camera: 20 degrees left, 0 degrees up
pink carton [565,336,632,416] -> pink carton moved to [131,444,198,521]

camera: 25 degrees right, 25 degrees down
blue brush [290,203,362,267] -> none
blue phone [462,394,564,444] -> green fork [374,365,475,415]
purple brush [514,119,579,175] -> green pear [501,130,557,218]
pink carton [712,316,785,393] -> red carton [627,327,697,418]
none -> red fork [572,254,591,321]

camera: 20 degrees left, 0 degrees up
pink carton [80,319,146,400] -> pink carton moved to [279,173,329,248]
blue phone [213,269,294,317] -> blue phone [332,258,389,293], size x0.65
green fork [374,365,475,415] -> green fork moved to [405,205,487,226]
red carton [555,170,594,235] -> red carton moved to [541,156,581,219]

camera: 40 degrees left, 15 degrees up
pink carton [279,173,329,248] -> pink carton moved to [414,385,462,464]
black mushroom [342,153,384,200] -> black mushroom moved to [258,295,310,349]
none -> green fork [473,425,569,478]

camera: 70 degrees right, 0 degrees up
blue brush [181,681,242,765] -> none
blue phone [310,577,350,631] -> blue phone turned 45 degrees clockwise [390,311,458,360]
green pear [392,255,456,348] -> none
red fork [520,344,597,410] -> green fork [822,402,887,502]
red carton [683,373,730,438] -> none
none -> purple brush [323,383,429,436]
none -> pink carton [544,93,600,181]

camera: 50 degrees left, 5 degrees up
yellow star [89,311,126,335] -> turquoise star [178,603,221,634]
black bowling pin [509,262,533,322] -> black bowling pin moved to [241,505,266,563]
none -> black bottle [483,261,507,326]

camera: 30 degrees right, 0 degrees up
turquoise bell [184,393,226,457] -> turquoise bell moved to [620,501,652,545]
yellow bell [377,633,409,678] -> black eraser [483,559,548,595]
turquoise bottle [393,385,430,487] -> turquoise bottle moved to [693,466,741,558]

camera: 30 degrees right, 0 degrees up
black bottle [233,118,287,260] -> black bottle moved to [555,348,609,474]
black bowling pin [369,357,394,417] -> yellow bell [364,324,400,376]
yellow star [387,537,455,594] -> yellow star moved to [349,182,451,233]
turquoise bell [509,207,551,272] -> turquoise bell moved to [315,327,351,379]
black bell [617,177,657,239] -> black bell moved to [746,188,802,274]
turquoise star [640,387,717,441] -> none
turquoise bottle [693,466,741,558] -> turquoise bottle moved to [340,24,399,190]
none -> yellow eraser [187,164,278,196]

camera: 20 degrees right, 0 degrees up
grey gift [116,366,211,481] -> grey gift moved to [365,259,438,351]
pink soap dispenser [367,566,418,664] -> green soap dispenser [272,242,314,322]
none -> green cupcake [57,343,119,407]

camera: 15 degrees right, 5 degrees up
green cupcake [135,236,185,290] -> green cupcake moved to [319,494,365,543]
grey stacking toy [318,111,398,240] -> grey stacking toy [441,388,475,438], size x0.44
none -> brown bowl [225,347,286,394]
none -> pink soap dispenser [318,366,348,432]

◇ ◇ ◇ ◇ ◇

- How to complete this task -
From the listing above, repeat exactly the lines starting at the line that includes "yellow star [387,537,455,594]" and ending at the line that includes "turquoise star [640,387,717,441] -> none", with nothing outside that span.

- Task answer -
yellow star [387,537,455,594] -> yellow star moved to [349,182,451,233]
turquoise bell [509,207,551,272] -> turquoise bell moved to [315,327,351,379]
black bell [617,177,657,239] -> black bell moved to [746,188,802,274]
turquoise star [640,387,717,441] -> none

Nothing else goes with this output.